WHAT IS BEING ASKED: Where the data below has the string "degrees", return the whole line.

==============================

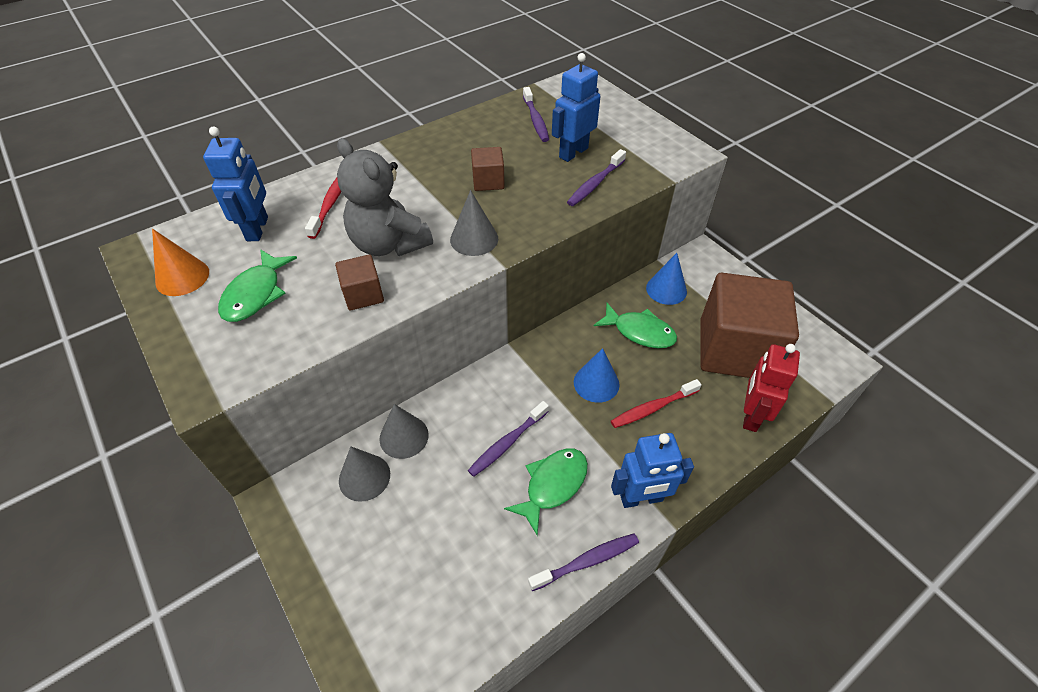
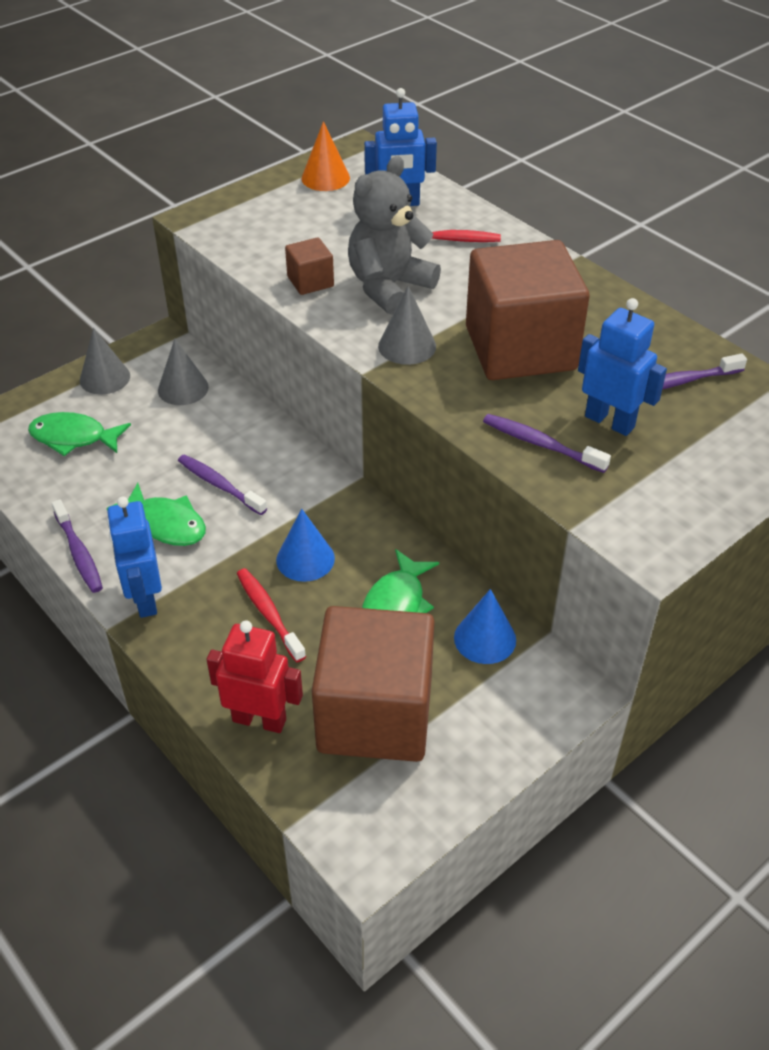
camera: 85 degrees right, 5 degrees down
(255, 294) = (307, 220): green fish -> green fish (73, 437)
(404, 436) = (228, 408): grey cone -> grey cone (105, 378)
(488, 181) = (520, 348): brown cube -> brown cube, size x2.36

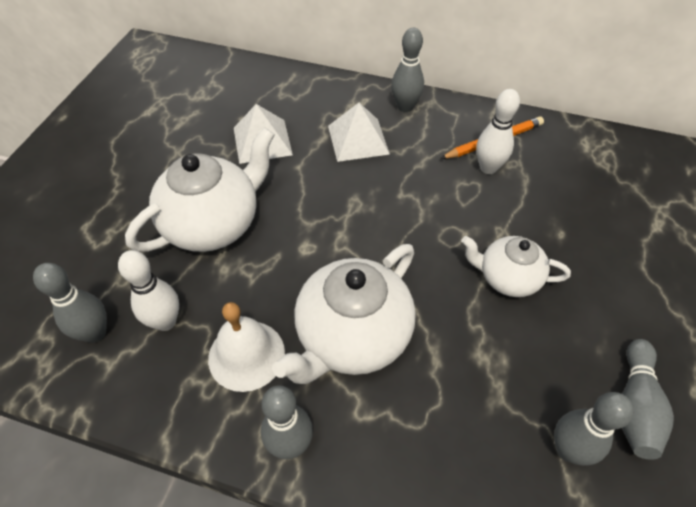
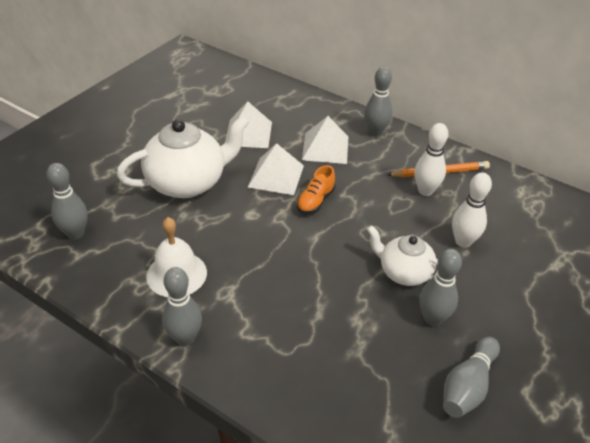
camera: 15 degrees right, 10 degrees down
(165, 321) = (127, 238): white bowling pin -> white bowling pin (463, 241)
(316, 189) = (276, 176): none -> white pyramid
(352, 337) = (260, 282): white teapot -> none
(373, 211) = (315, 201): none -> orange shoe
(567, 449) = (396, 399): grey bowling pin -> grey bowling pin (432, 319)

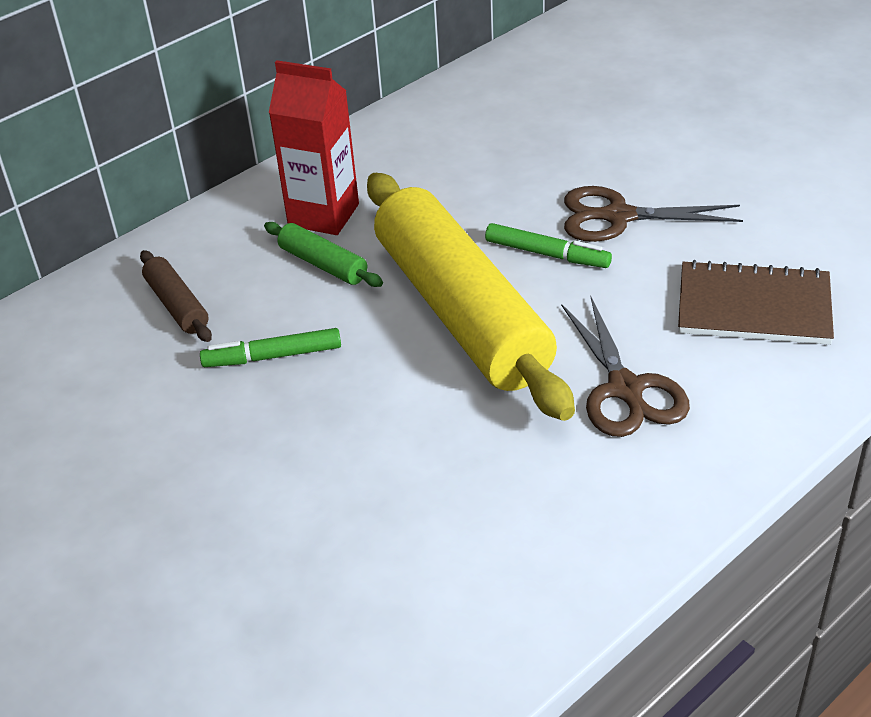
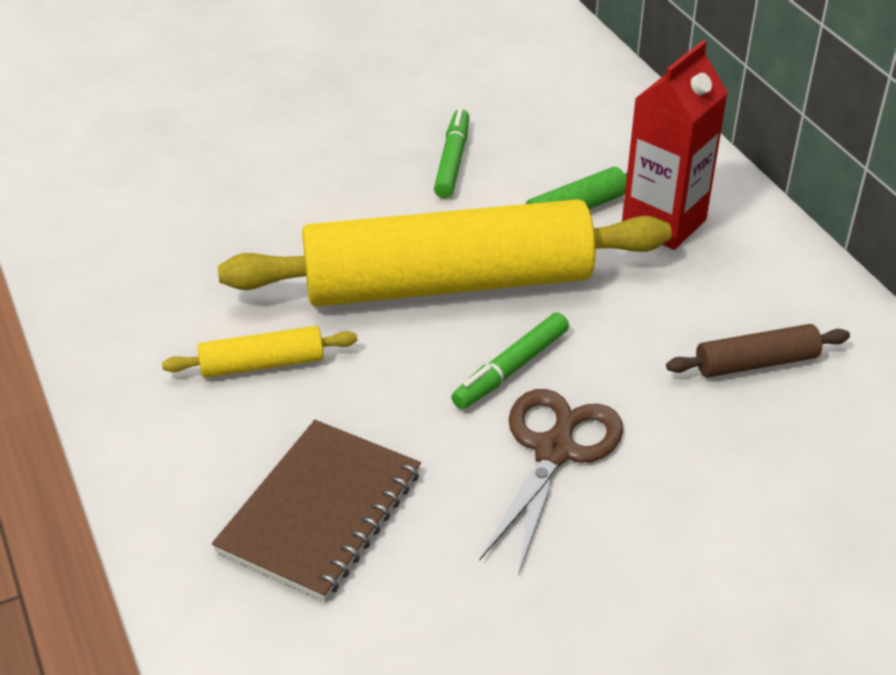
camera: 105 degrees right, 0 degrees up
(177, 305) = (557, 119): brown rolling pin -> brown rolling pin (756, 363)
(625, 390) = (262, 364): brown scissors -> yellow rolling pin

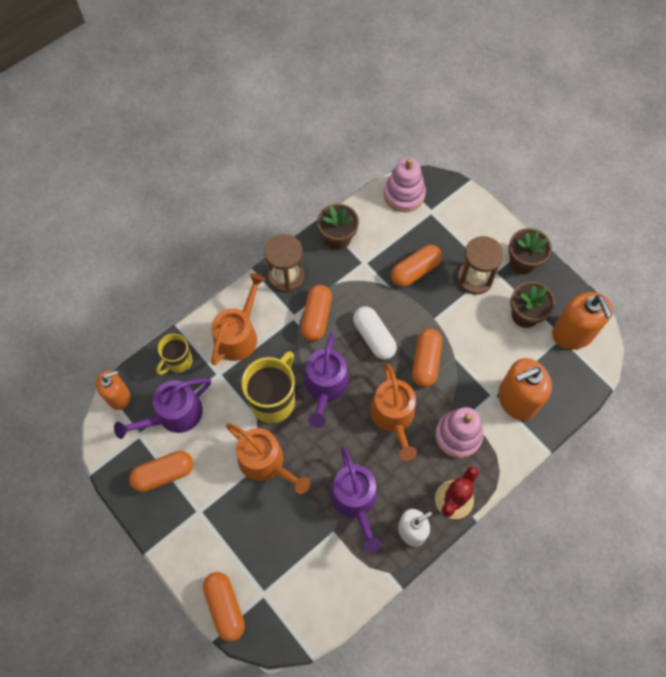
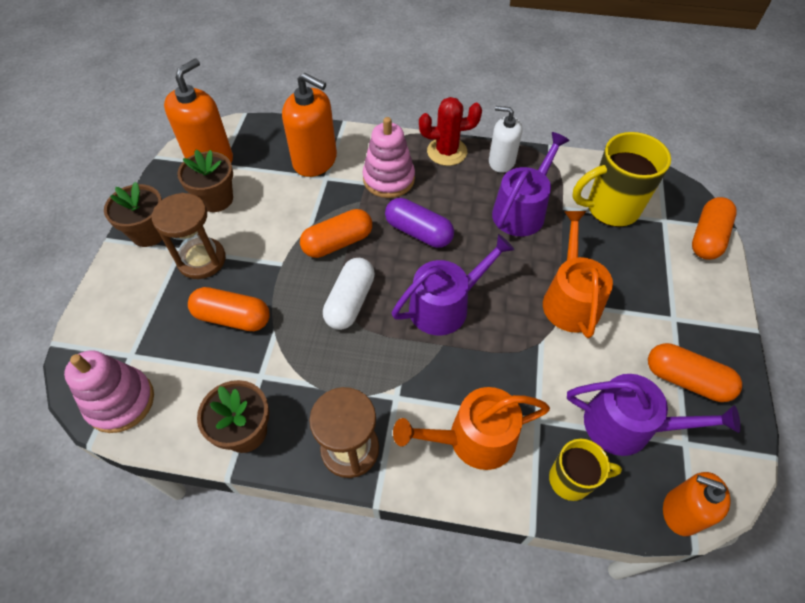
camera: 130 degrees left, 10 degrees down
(273, 400) = (507, 340): yellow mug -> yellow mug (610, 208)
(316, 317) = (375, 372): orange capsule -> none
(393, 416) = (418, 232): orange watering can -> purple capsule

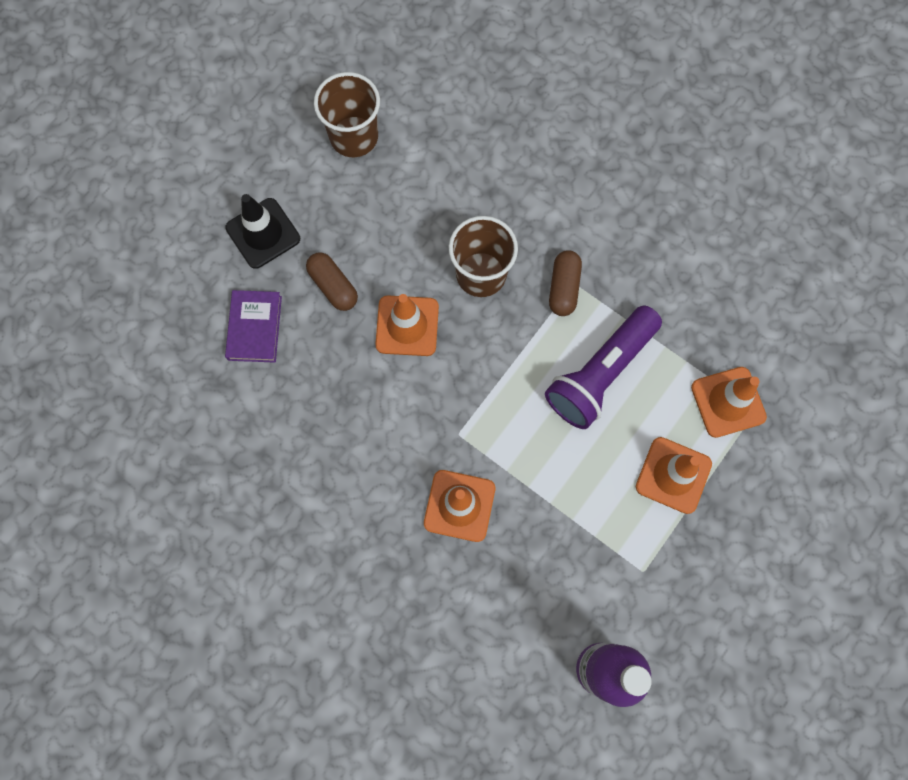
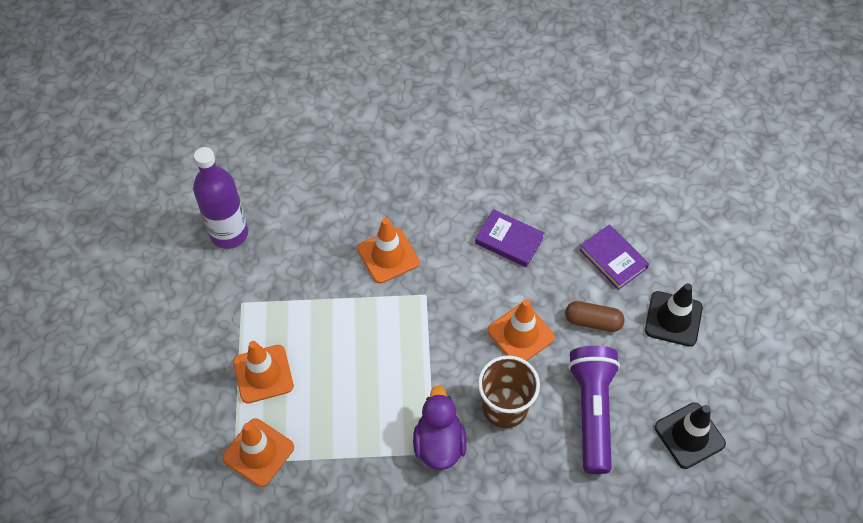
camera: 140 degrees right, 15 degrees down
(330, 425) = (509, 240): none -> purple book
(354, 137) = (689, 435): brown cup -> black traffic cone
(563, 288) = (439, 443): brown capsule -> purple duck
(600, 374) = (364, 402): purple flashlight -> purple flashlight (591, 411)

==============================

RESULT OF THE EXERCISE:
camera: 85 degrees right, 5 degrees down
camera: 15 degrees right, 10 degrees down
camera: 105 degrees right, 0 degrees up
camera: 130 degrees left, 10 degrees down
camera: 140 degrees right, 15 degrees down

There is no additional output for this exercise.